[Task requirements]:
Within the records, how many lines hold the word "minus"? State that number alone.

Records from a dataset
..........

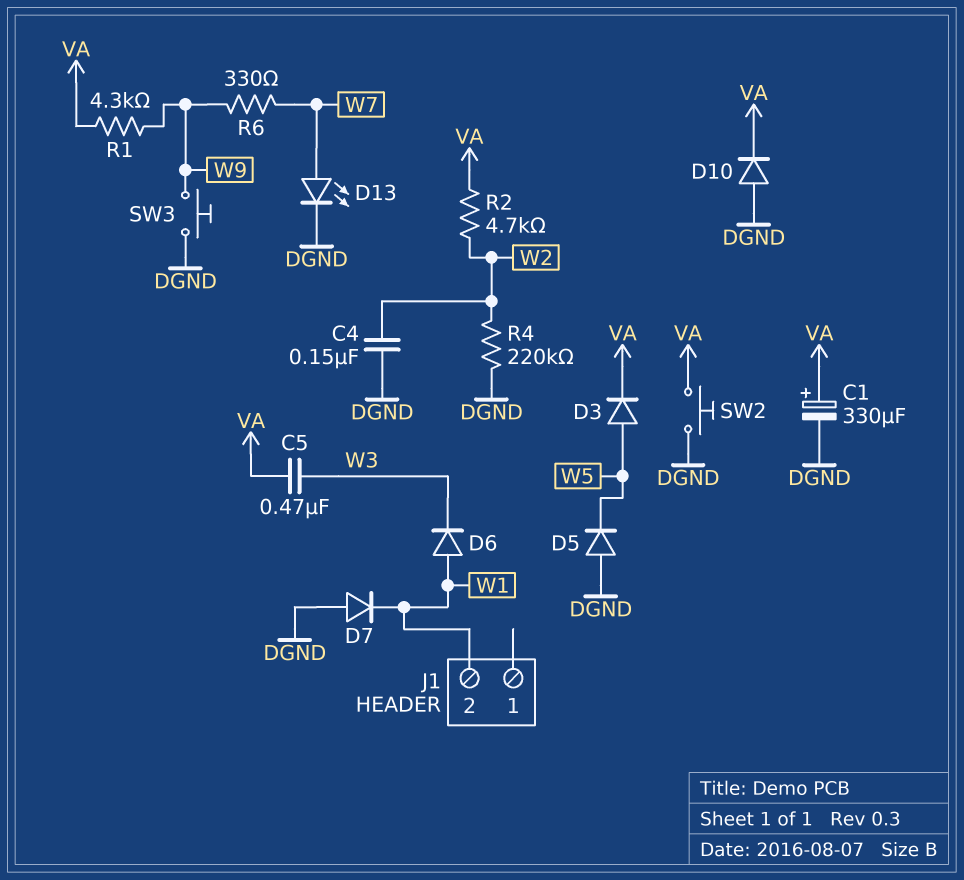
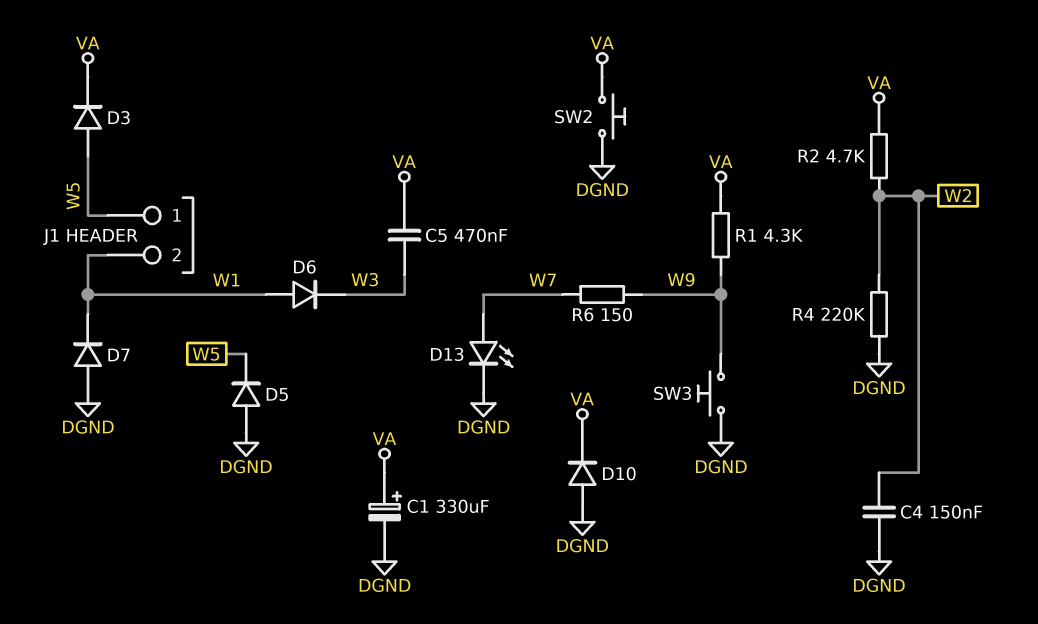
J1 pin 1: none -> W5
R6: 330 (W7, W9) -> 150 (W7, W9)

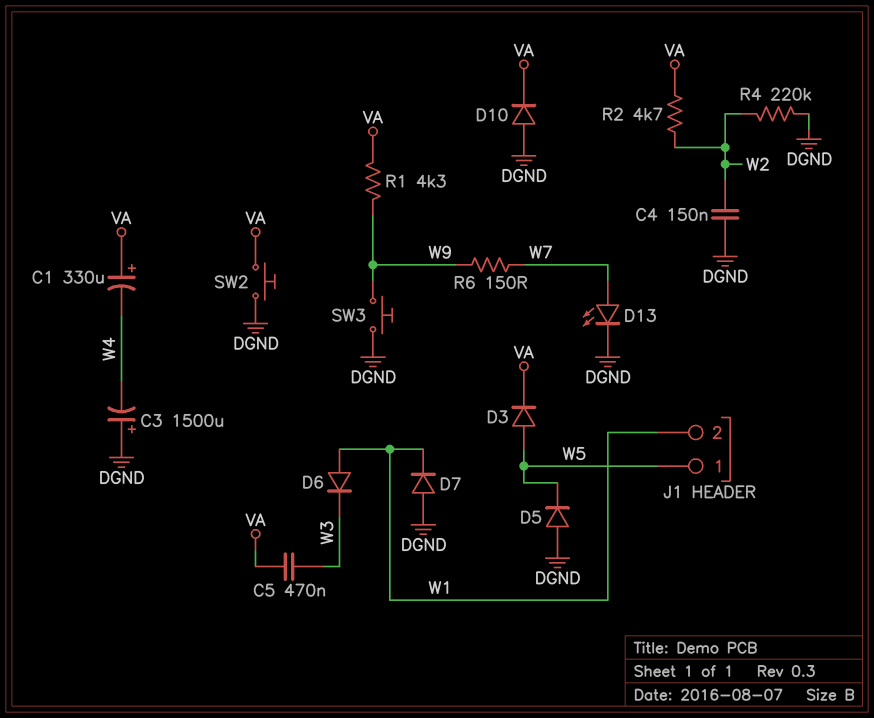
C1: 330uF (plus VA, minus DGND) -> 330uF (plus VA, minus W4)
C3: none -> 1500uF (plus DGND, minus W4)

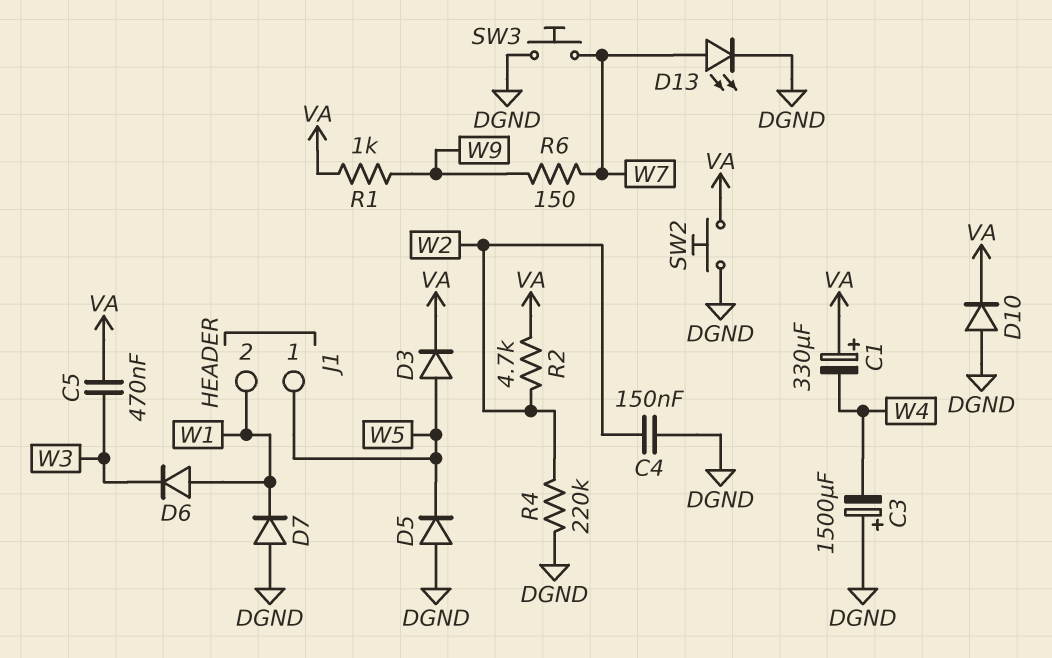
R1: 4.3k (VA, W9) -> 1k (VA, W9)
SW3: button (DGND, W9) -> button (DGND, W7)

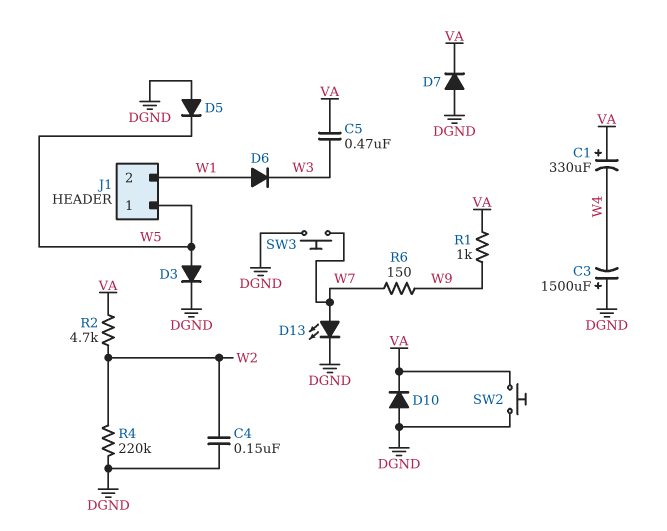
D3: diode (A W5, K VA) -> diode (A W5, K DGND)
D7: diode (A DGND, K W1) -> diode (A DGND, K VA)

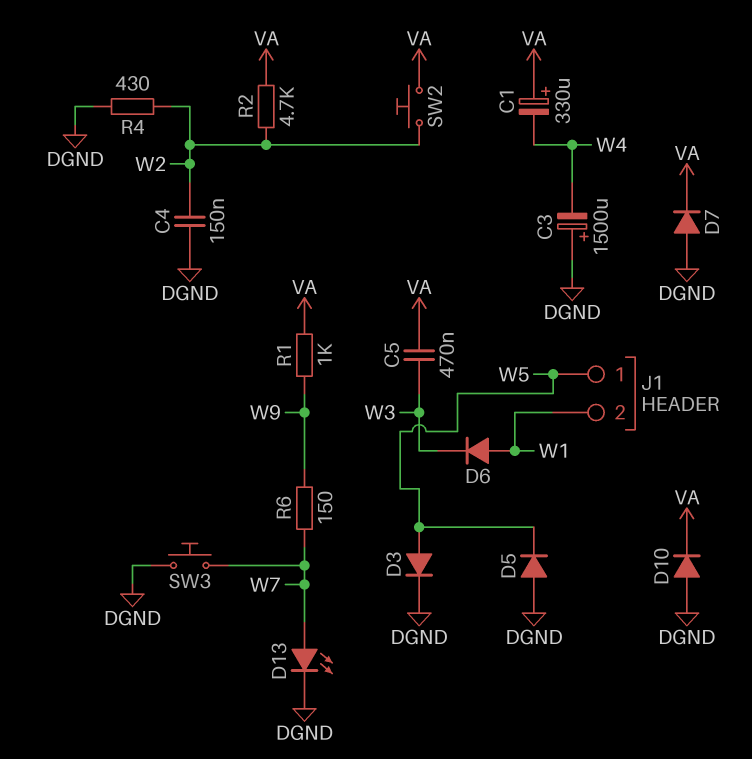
R4: 220k (DGND, W2) -> 430 (DGND, W2)
SW2: button (DGND, VA) -> button (VA, W2)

..........

[Solution below]:
2